Image sets with object changes:

▶

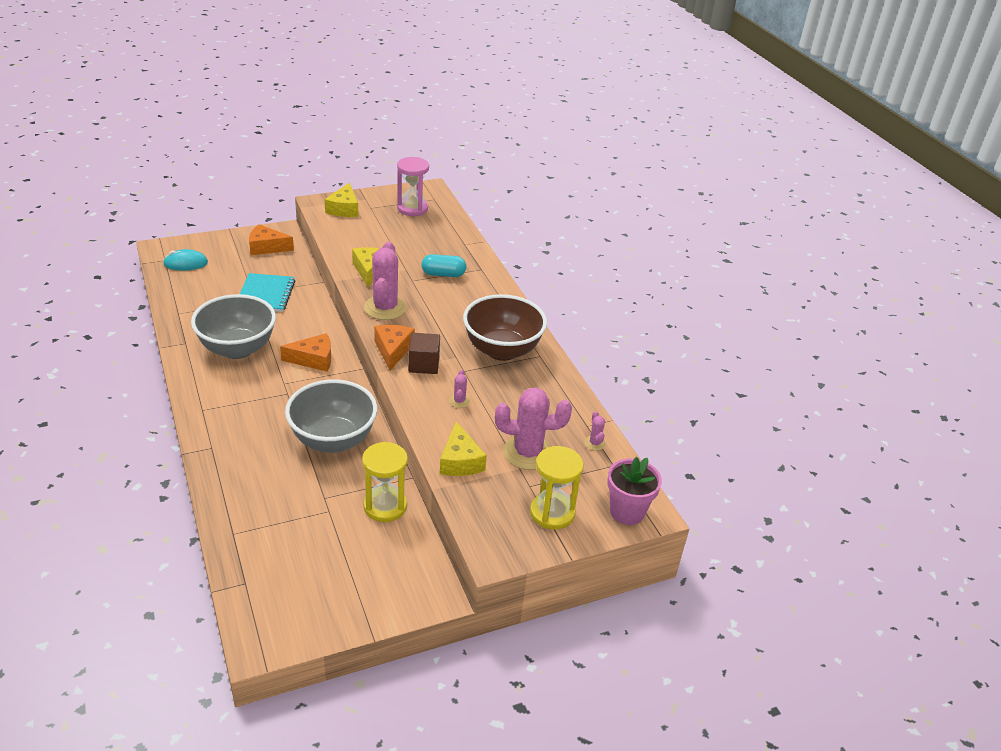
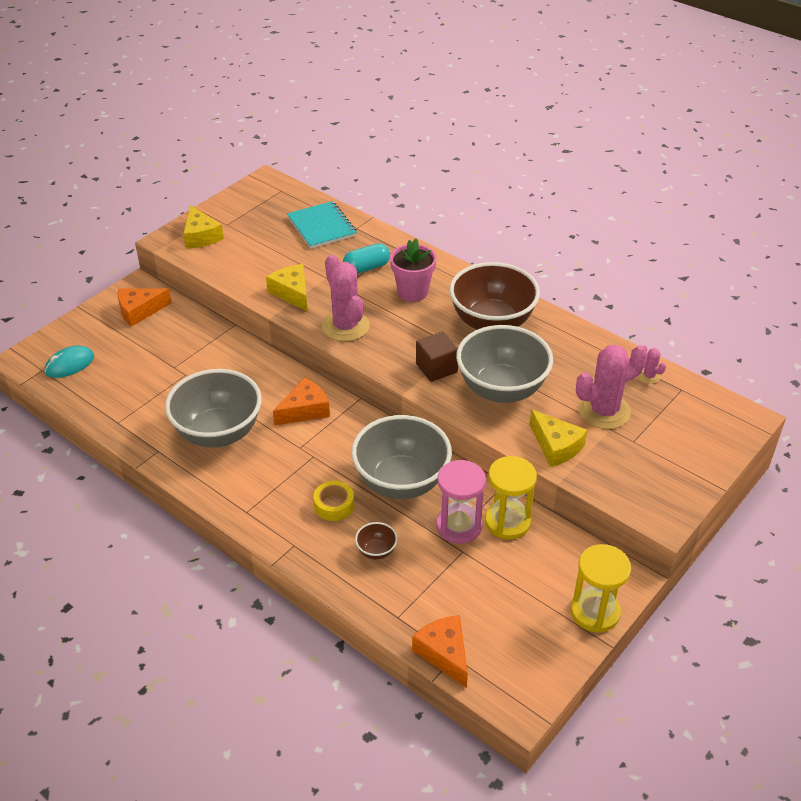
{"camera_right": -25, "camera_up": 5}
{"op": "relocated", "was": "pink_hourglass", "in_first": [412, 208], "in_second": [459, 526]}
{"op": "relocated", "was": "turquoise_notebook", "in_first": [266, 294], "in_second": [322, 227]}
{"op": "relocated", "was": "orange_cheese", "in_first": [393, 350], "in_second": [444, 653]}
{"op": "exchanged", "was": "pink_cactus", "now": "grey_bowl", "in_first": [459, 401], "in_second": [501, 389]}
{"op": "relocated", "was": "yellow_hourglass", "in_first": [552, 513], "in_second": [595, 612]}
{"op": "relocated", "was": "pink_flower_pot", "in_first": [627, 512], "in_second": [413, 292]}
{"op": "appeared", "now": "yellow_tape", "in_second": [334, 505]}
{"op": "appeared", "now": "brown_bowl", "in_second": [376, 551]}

◀

TASK TO COMPLETE » The expected output is every record above, copied exactly, without pictures.

RESPONSE BELOW »
{"camera_right": -25, "camera_up": 5}
{"op": "relocated", "was": "pink_hourglass", "in_first": [412, 208], "in_second": [459, 526]}
{"op": "relocated", "was": "turquoise_notebook", "in_first": [266, 294], "in_second": [322, 227]}
{"op": "relocated", "was": "orange_cheese", "in_first": [393, 350], "in_second": [444, 653]}
{"op": "exchanged", "was": "pink_cactus", "now": "grey_bowl", "in_first": [459, 401], "in_second": [501, 389]}
{"op": "relocated", "was": "yellow_hourglass", "in_first": [552, 513], "in_second": [595, 612]}
{"op": "relocated", "was": "pink_flower_pot", "in_first": [627, 512], "in_second": [413, 292]}
{"op": "appeared", "now": "yellow_tape", "in_second": [334, 505]}
{"op": "appeared", "now": "brown_bowl", "in_second": [376, 551]}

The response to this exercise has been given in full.